WORK TO BE COMPLETED:
In full and exactly, reproduce the entries below, but omit the pictures.

##### DATASET ENTRIES #####

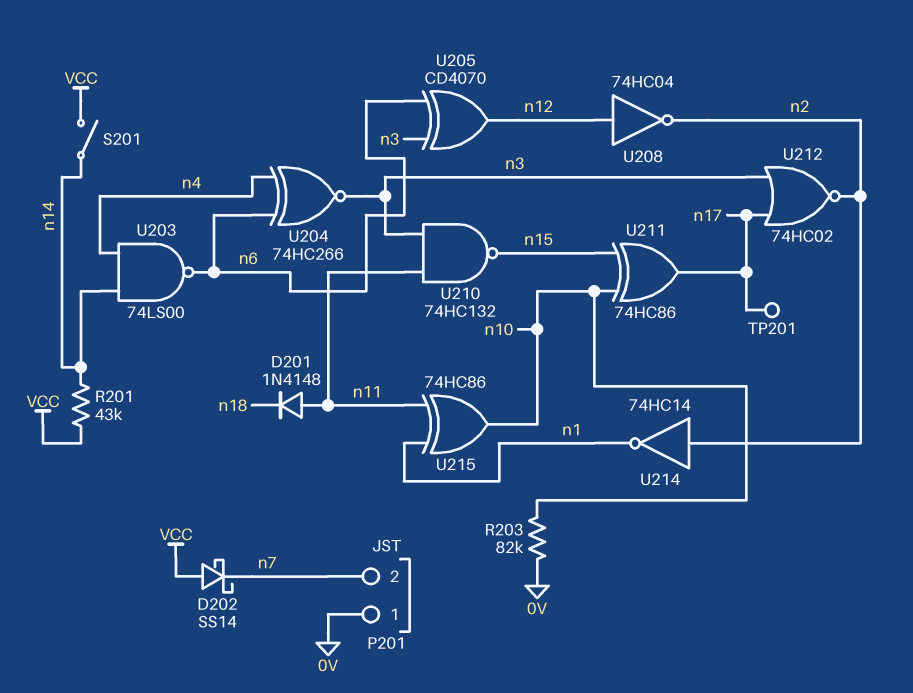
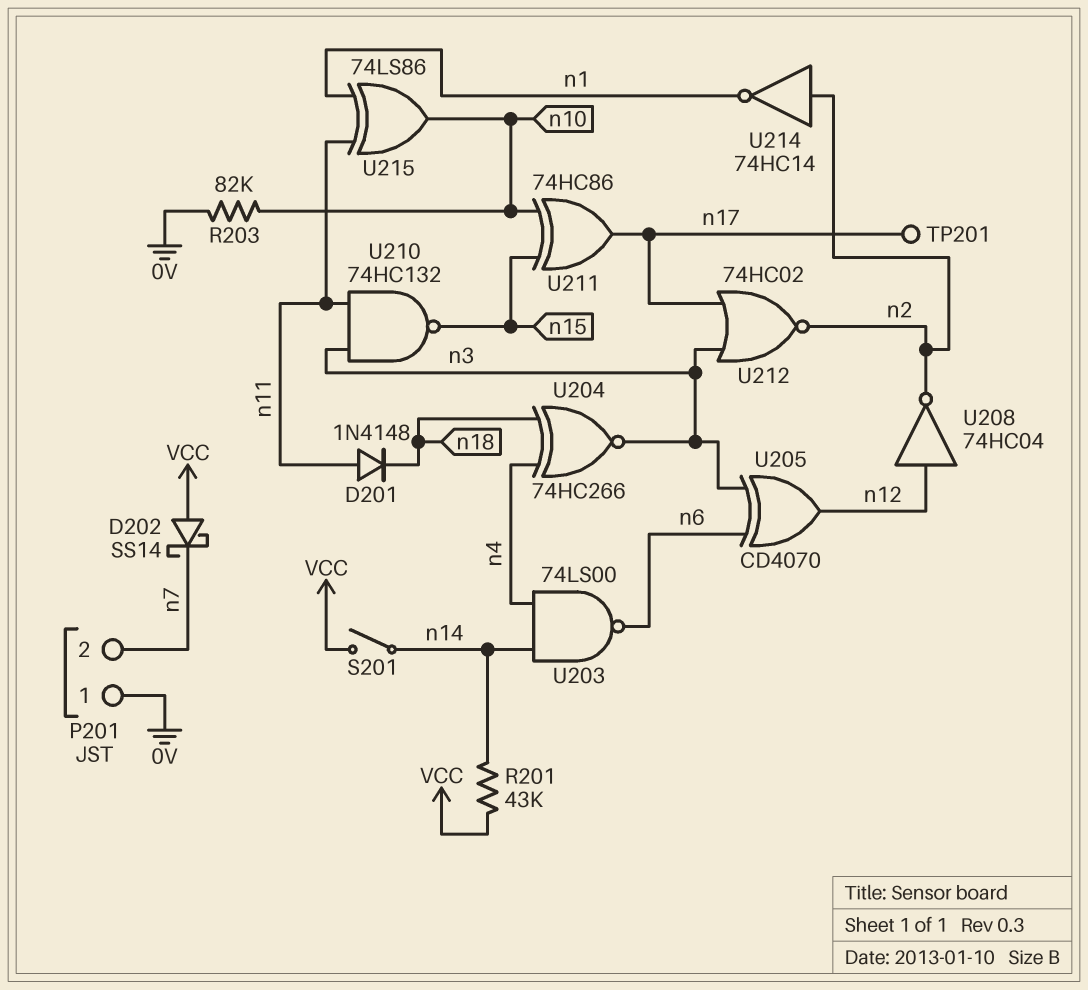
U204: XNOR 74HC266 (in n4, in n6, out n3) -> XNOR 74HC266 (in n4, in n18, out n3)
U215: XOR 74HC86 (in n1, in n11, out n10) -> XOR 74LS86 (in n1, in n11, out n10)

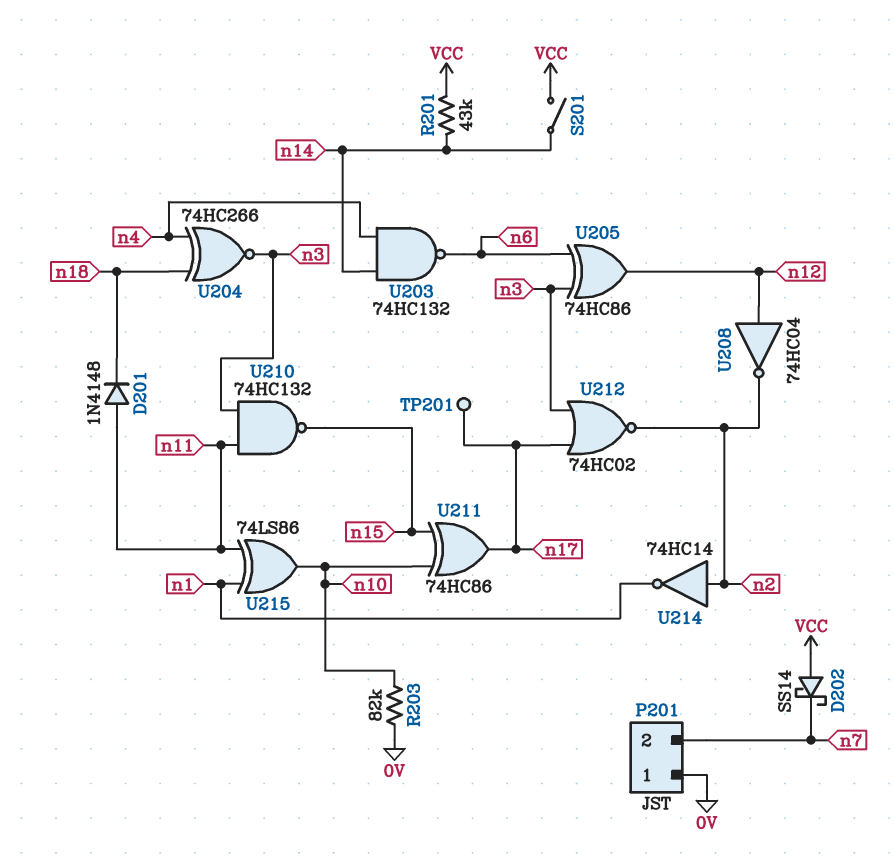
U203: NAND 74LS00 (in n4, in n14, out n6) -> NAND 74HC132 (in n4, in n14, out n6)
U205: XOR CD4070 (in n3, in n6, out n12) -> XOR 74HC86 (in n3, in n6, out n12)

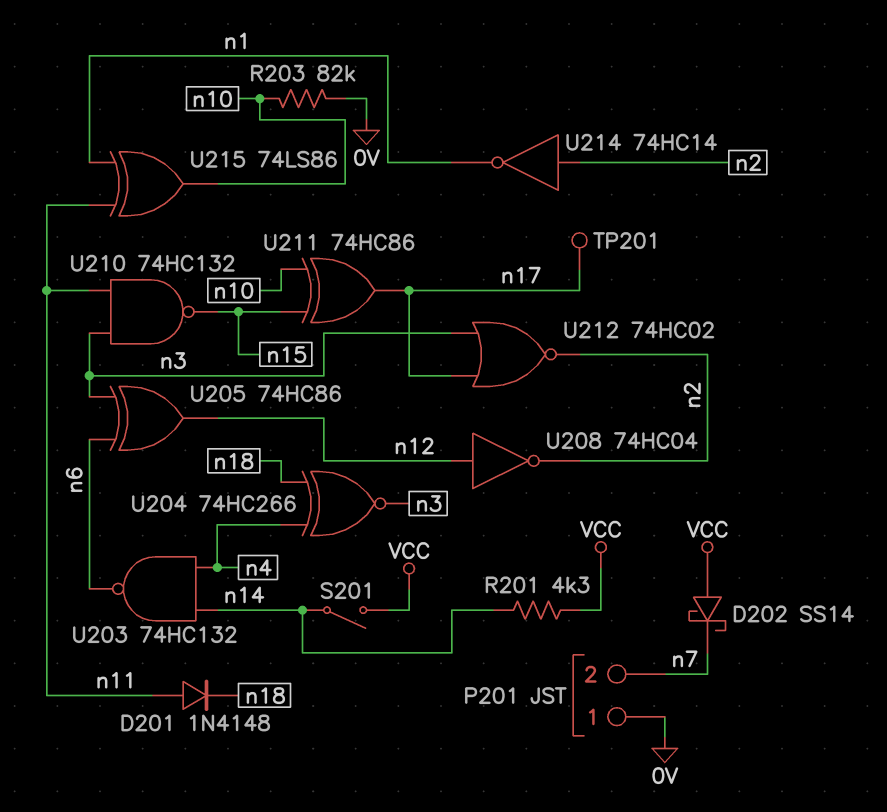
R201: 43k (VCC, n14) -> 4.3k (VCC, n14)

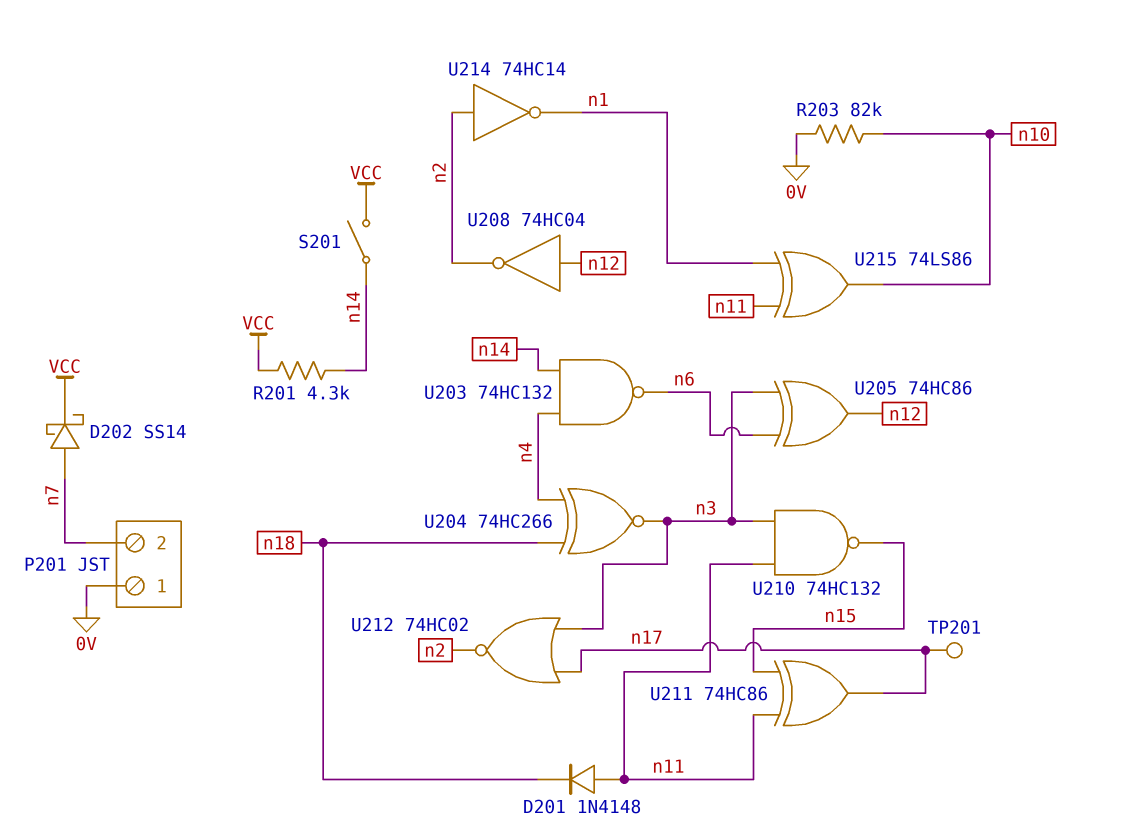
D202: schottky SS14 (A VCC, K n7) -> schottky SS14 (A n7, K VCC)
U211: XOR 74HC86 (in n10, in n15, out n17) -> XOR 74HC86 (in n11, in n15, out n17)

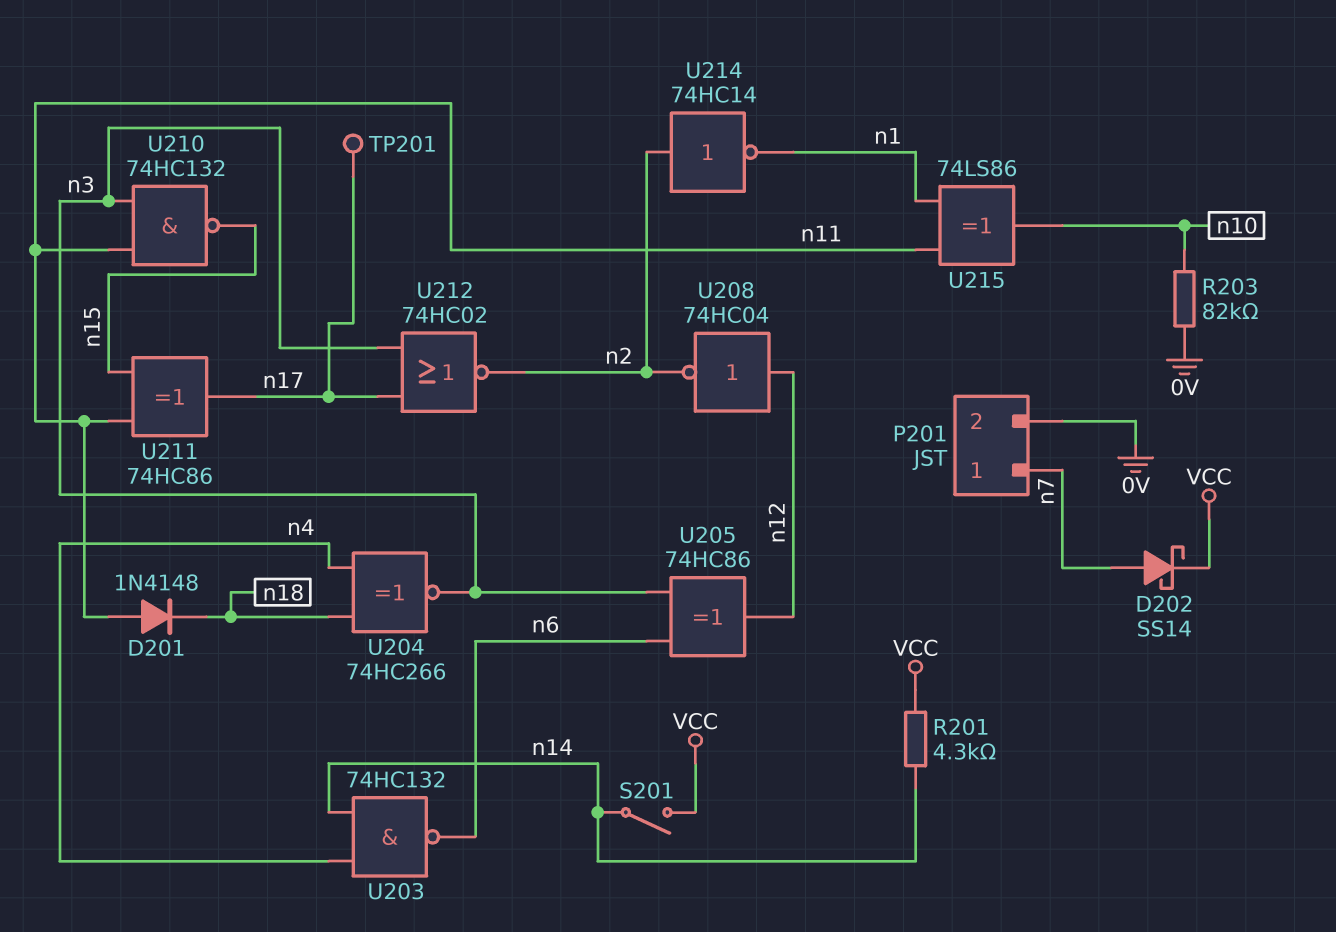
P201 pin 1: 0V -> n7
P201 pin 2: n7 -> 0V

#####

ANSWER TO THIS EXERCISE:
U204: XNOR 74HC266 (in n4, in n6, out n3) -> XNOR 74HC266 (in n4, in n18, out n3)
U215: XOR 74HC86 (in n1, in n11, out n10) -> XOR 74LS86 (in n1, in n11, out n10)

U203: NAND 74LS00 (in n4, in n14, out n6) -> NAND 74HC132 (in n4, in n14, out n6)
U205: XOR CD4070 (in n3, in n6, out n12) -> XOR 74HC86 (in n3, in n6, out n12)

R201: 43k (VCC, n14) -> 4.3k (VCC, n14)

D202: schottky SS14 (A VCC, K n7) -> schottky SS14 (A n7, K VCC)
U211: XOR 74HC86 (in n10, in n15, out n17) -> XOR 74HC86 (in n11, in n15, out n17)

P201 pin 1: 0V -> n7
P201 pin 2: n7 -> 0V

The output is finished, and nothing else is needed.